→ **What the task asks**: Output the data below line for line, exactly, up to and including the line where "camera: 65 degrees left, 20 degrees up" appears.
== Segment start ==
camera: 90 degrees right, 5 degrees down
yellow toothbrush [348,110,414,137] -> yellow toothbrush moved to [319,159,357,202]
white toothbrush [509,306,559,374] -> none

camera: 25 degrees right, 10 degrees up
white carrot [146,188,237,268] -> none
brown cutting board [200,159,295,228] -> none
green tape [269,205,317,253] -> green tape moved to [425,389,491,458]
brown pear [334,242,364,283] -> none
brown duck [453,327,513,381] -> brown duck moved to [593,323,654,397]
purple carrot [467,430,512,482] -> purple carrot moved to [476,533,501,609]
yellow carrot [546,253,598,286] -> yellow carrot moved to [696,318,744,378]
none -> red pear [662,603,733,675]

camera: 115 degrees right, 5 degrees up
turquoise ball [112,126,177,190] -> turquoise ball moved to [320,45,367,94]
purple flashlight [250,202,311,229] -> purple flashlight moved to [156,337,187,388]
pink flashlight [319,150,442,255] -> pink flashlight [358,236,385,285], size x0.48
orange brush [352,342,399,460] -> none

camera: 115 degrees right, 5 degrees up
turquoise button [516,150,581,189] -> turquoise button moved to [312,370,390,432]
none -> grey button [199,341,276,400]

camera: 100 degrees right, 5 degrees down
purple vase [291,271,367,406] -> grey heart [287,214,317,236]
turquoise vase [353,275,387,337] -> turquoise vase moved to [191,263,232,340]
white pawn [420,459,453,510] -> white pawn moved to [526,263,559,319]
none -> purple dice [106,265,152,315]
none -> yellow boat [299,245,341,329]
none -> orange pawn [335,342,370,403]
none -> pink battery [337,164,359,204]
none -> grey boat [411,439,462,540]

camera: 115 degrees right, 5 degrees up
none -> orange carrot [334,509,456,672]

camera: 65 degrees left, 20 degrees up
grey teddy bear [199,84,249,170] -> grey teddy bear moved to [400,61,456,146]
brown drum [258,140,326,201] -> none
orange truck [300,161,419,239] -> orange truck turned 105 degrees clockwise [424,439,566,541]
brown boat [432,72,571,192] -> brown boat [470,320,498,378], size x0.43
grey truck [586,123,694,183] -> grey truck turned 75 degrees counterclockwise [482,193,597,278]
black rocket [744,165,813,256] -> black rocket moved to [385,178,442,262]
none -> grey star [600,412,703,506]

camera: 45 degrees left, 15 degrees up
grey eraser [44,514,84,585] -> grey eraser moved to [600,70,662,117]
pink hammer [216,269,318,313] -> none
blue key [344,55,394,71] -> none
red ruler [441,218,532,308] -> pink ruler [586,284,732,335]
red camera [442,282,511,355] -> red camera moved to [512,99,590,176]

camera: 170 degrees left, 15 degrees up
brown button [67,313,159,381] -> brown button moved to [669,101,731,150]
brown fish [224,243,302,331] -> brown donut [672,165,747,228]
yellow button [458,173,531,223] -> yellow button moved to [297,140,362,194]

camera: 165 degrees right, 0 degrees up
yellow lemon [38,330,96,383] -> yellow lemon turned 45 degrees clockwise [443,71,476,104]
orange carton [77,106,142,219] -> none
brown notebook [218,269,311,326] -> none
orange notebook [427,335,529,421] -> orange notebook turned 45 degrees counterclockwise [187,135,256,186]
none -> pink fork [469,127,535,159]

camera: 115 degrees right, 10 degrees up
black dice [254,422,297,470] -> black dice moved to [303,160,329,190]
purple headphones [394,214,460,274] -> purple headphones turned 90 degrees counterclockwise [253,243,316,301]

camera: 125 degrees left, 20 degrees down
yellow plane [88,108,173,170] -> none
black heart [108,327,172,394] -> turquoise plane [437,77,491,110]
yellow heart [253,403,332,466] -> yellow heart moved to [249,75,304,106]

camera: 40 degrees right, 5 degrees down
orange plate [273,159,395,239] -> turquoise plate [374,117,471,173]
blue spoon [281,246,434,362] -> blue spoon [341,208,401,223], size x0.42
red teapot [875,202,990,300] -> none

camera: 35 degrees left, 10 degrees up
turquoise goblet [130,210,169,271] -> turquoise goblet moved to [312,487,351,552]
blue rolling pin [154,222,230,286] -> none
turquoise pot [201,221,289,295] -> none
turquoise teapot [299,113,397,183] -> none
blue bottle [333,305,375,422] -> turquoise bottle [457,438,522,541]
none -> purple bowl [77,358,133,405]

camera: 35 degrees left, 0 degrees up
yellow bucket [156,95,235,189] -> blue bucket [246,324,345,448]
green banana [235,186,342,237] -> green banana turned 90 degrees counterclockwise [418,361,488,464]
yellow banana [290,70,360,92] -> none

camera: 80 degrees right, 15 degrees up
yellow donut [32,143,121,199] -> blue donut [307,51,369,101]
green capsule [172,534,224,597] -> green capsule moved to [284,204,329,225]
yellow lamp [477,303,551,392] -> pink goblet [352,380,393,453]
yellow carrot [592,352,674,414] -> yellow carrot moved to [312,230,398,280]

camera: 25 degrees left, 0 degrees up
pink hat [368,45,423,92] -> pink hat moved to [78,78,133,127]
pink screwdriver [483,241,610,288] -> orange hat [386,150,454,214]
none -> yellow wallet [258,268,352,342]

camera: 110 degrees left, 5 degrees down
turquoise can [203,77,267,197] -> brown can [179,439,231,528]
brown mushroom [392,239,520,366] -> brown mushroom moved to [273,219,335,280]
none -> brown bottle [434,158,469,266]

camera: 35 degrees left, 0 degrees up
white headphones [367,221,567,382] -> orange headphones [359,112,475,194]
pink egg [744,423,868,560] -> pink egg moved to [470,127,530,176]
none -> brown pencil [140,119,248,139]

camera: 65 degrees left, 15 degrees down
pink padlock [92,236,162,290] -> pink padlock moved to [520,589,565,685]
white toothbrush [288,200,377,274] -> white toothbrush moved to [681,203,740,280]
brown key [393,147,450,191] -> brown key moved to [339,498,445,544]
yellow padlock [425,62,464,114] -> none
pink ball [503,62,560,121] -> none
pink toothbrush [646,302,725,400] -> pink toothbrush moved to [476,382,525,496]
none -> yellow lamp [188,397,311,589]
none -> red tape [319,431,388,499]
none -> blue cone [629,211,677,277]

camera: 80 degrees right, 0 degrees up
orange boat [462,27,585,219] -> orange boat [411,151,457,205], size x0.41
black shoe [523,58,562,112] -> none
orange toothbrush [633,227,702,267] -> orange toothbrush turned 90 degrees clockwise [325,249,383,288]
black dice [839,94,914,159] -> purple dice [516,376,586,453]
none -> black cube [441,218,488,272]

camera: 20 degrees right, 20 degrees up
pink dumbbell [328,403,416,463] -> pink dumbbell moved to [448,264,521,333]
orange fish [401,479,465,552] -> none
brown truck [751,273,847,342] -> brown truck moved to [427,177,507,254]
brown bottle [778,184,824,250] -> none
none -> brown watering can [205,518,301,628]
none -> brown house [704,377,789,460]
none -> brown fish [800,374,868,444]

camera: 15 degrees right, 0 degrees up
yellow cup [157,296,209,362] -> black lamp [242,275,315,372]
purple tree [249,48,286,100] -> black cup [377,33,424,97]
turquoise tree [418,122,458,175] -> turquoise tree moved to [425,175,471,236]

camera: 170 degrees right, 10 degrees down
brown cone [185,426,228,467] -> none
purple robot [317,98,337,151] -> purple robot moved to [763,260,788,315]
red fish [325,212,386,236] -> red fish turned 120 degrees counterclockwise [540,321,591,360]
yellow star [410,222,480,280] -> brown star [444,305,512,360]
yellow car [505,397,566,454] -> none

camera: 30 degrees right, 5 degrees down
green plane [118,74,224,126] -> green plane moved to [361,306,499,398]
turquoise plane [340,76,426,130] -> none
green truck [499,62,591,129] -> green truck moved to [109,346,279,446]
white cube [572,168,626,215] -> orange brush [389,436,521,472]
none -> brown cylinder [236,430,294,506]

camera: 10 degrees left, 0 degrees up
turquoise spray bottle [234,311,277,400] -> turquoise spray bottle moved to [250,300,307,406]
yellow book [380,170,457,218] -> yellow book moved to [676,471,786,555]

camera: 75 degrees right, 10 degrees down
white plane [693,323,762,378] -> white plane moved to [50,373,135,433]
== Segment end ==
→ **Answer section**:
camera: 90 degrees right, 5 degrees down
yellow toothbrush [348,110,414,137] -> yellow toothbrush moved to [319,159,357,202]
white toothbrush [509,306,559,374] -> none

camera: 25 degrees right, 10 degrees up
white carrot [146,188,237,268] -> none
brown cutting board [200,159,295,228] -> none
green tape [269,205,317,253] -> green tape moved to [425,389,491,458]
brown pear [334,242,364,283] -> none
brown duck [453,327,513,381] -> brown duck moved to [593,323,654,397]
purple carrot [467,430,512,482] -> purple carrot moved to [476,533,501,609]
yellow carrot [546,253,598,286] -> yellow carrot moved to [696,318,744,378]
none -> red pear [662,603,733,675]

camera: 115 degrees right, 5 degrees up
turquoise ball [112,126,177,190] -> turquoise ball moved to [320,45,367,94]
purple flashlight [250,202,311,229] -> purple flashlight moved to [156,337,187,388]
pink flashlight [319,150,442,255] -> pink flashlight [358,236,385,285], size x0.48
orange brush [352,342,399,460] -> none

camera: 115 degrees right, 5 degrees up
turquoise button [516,150,581,189] -> turquoise button moved to [312,370,390,432]
none -> grey button [199,341,276,400]

camera: 100 degrees right, 5 degrees down
purple vase [291,271,367,406] -> grey heart [287,214,317,236]
turquoise vase [353,275,387,337] -> turquoise vase moved to [191,263,232,340]
white pawn [420,459,453,510] -> white pawn moved to [526,263,559,319]
none -> purple dice [106,265,152,315]
none -> yellow boat [299,245,341,329]
none -> orange pawn [335,342,370,403]
none -> pink battery [337,164,359,204]
none -> grey boat [411,439,462,540]

camera: 115 degrees right, 5 degrees up
none -> orange carrot [334,509,456,672]

camera: 65 degrees left, 20 degrees up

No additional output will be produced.